Stored items from a collection:
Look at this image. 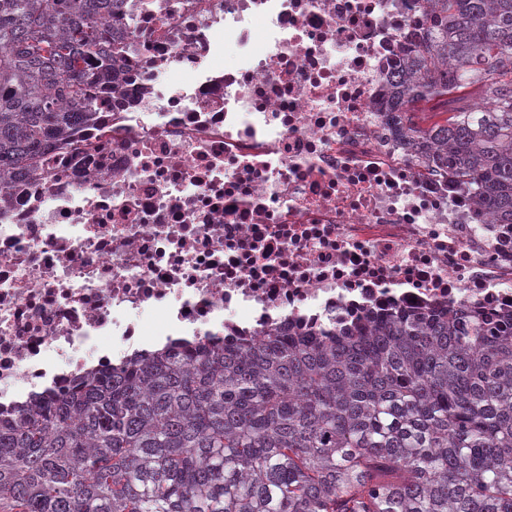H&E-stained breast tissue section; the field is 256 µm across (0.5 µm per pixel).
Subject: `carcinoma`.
<instances>
[{
	"label": "carcinoma",
	"mask_w": 512,
	"mask_h": 512,
	"mask_svg": "<svg viewBox=\"0 0 512 512\" xmlns=\"http://www.w3.org/2000/svg\"><path fill=\"white\" fill-rule=\"evenodd\" d=\"M124 2L0 0V174L91 120ZM425 2L391 123L512 225V0ZM0 512H512V312L137 353L0 418Z\"/></svg>",
	"instance_id": "obj_1"
}]
</instances>
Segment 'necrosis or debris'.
Segmentation results:
<instances>
[{"label": "necrosis or debris", "mask_w": 512, "mask_h": 512, "mask_svg": "<svg viewBox=\"0 0 512 512\" xmlns=\"http://www.w3.org/2000/svg\"><path fill=\"white\" fill-rule=\"evenodd\" d=\"M428 18L424 0H127L120 80L0 190V417L177 340L511 311L512 225L387 124Z\"/></svg>", "instance_id": "4bbe7bcc"}]
</instances>
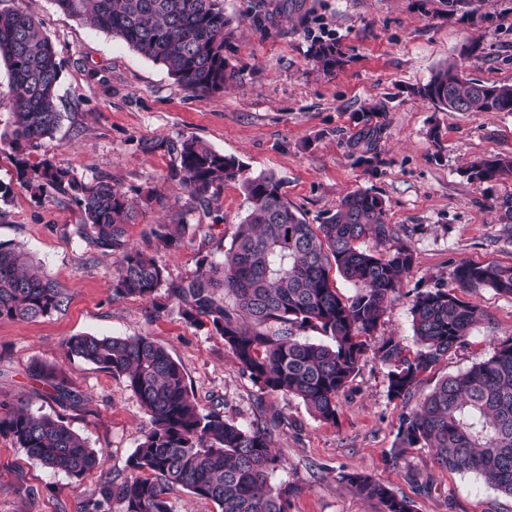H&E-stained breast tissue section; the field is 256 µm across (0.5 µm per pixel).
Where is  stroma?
<instances>
[{
    "label": "stroma",
    "instance_id": "stroma-1",
    "mask_svg": "<svg viewBox=\"0 0 512 512\" xmlns=\"http://www.w3.org/2000/svg\"><path fill=\"white\" fill-rule=\"evenodd\" d=\"M224 0L232 35L224 57L234 71L219 92L185 90L167 70L119 39L61 11L55 0H0L22 7L51 41L61 68L57 103L64 119L53 138L29 150L79 181L104 177L139 202L158 198L127 228L130 245L148 249L165 271L152 298H116L112 279L121 253H103L81 237L82 212L70 197L51 198L20 186L15 157L0 145V243L25 248L64 289L61 311L34 321H0V401L35 414L63 413L90 448L103 452L101 475L76 479L44 467L0 436V512H79L97 499L101 477L129 475L148 417L124 377L67 355L74 335H147L181 365L203 410L218 409L242 426L260 414L284 423L274 444L285 459L270 483L288 491V512H380L340 479L371 476L415 512H512V497L482 477L439 467L426 448L395 457L399 418L435 382L488 359L512 339V296L476 288L465 299L485 318L417 384L412 399L388 394L389 368L373 352L399 340L417 345L410 302L416 292L455 286L463 262L512 266V176L469 179L473 160L512 158V112H448L413 93L449 61L466 78L512 85V0ZM336 42L343 63L332 71L312 58ZM380 102L373 125L380 138L369 161L350 143L355 112ZM196 137L239 159L248 176L269 174L307 223H323L342 197L368 191L382 199L388 223L415 258L404 295L388 306L369 338V352L338 403L335 422L315 420L296 398L260 395L222 336L190 325L169 286L202 260L222 261L247 210L240 181H226L210 208L187 203L178 181L182 140ZM191 224L178 247L152 243L159 224ZM49 368L82 396L78 410H60L32 377Z\"/></svg>",
    "mask_w": 512,
    "mask_h": 512
}]
</instances>
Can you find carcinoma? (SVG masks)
I'll return each mask as SVG.
<instances>
[{
  "label": "carcinoma",
  "instance_id": "1",
  "mask_svg": "<svg viewBox=\"0 0 512 512\" xmlns=\"http://www.w3.org/2000/svg\"><path fill=\"white\" fill-rule=\"evenodd\" d=\"M84 25L106 32L155 63L186 90L212 93L235 79L224 59L229 19L224 0H56ZM0 58L11 75L12 130L0 142L21 155L20 185L71 195L84 214V239L95 250L123 254L112 281L117 297L149 298L165 281L153 255L129 244L126 227L138 209L106 178L81 183L48 160L29 165L22 155L53 137L63 120L57 106L60 66L40 25L19 7L0 9ZM314 58L322 70L343 63L334 43L321 42ZM414 94L450 112H512V85H485L462 74L451 61L434 71ZM378 108L356 114L362 125L353 145L372 152L378 129L371 125ZM180 164L170 177L186 189L191 204L208 207L227 180L243 166L197 138L179 147ZM469 177L491 180L512 175V158L474 161ZM248 203L231 247L220 262L201 265L171 288L192 324L211 320L242 370L261 394L300 399L310 414L336 420L339 396L352 382L367 345L389 304L402 297L403 279L414 265L395 225L386 221L383 202L368 192L344 196L322 224H309L285 199L271 176L243 180ZM189 229L183 220L160 224L155 238L176 248ZM370 239L371 252L360 244ZM337 269L356 287L343 299L330 280ZM457 288H492L512 295V267L460 263ZM220 294L233 296L224 306ZM63 288L21 247L0 244V320H34L61 310ZM418 350L403 355L389 338L376 349L390 367L388 393L406 400L420 377L466 340L484 312L450 290L418 291L411 301ZM276 323L270 331L266 325ZM316 327L332 343L297 335ZM68 355L125 377L148 415L143 441L131 456V474L100 483L99 499L82 512H99L115 502L121 512H171L168 491L180 486L212 501L220 512H288V490H276L270 477L281 466L273 430L280 422L259 420L248 427L224 420L220 411L199 407L180 365L149 336L69 337ZM50 388L47 397L65 408L80 406L81 396L65 380L36 371ZM0 435L45 467L83 478L100 471L103 455L66 423L62 415H36L25 407L4 406ZM395 457L409 448H428L436 463L450 471L474 473L500 493L512 496V340L499 344L485 361L439 380L399 419ZM341 480L382 512H413L410 501L360 473Z\"/></svg>",
  "mask_w": 512,
  "mask_h": 512
}]
</instances>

* **WRITTEN INSTRUCTION**
Extract, unchanged, the closing run of lines that opens with the line containing "Can you find carcinoma? (SVG masks)" and ends with the last line.

* **EXPECTED ANSWER**
Can you find carcinoma? (SVG masks)
I'll return each mask as SVG.
<instances>
[{
  "label": "carcinoma",
  "instance_id": "1",
  "mask_svg": "<svg viewBox=\"0 0 512 512\" xmlns=\"http://www.w3.org/2000/svg\"><path fill=\"white\" fill-rule=\"evenodd\" d=\"M84 25L106 32L155 63L186 90L212 93L235 79L224 59L229 19L224 0H56ZM0 58L11 75L12 130L0 142L21 155L20 185L71 195L84 214V239L95 250L123 254L112 281L117 297L149 298L165 281L153 255L129 244L126 227L138 209L106 178L81 183L48 160L29 165L22 155L53 137L63 120L57 106L60 66L40 25L19 7L0 9ZM314 58L322 70L343 63L334 43L321 42ZM414 94L450 112H512V85H485L462 74L451 61L434 71ZM378 108L356 114L362 125L353 145L372 152L378 129L371 125ZM180 164L170 177L186 189L191 204L208 207L227 180L243 166L197 138L179 147ZM469 177L491 180L512 175V158L474 161ZM248 203L231 247L220 262L201 265L171 288L192 324L211 320L242 370L261 394L300 399L310 414L336 420L339 396L352 382L367 345L389 304L402 297L403 279L414 265L395 225L386 221L383 202L368 192L344 196L322 224H309L285 199L271 176L243 180ZM189 229L183 220L160 224L155 238L176 248ZM370 239L371 252L360 244ZM337 269L356 287L343 299L330 280ZM457 288H492L512 295V267L460 263ZM220 294L233 296L224 306ZM63 288L21 247L0 244V320H34L61 310ZM418 350L403 355L389 338L376 349L390 367L388 393L406 400L420 377L466 340L484 312L450 290L418 291L411 301ZM276 323L270 331L266 325ZM316 327L332 343L297 335ZM68 355L125 377L148 415L143 441L131 456V474L100 483L99 499L82 512H99L115 502L121 512H171L168 491L180 486L212 501L220 512H288V490H276L270 477L281 466L273 430L280 422L259 420L248 427L224 420L220 411L199 407L180 365L149 336L69 337ZM50 388L47 397L65 408L80 406L81 396L65 380L36 371ZM0 435L45 467L83 478L100 471L103 455L66 423L62 415H36L25 407L4 406ZM395 457L409 448H428L436 463L450 471L474 473L500 493L512 496V340L499 344L485 361L439 380L399 419ZM341 480L382 512H413L410 501L360 473Z\"/></svg>",
  "mask_w": 512,
  "mask_h": 512
}]
</instances>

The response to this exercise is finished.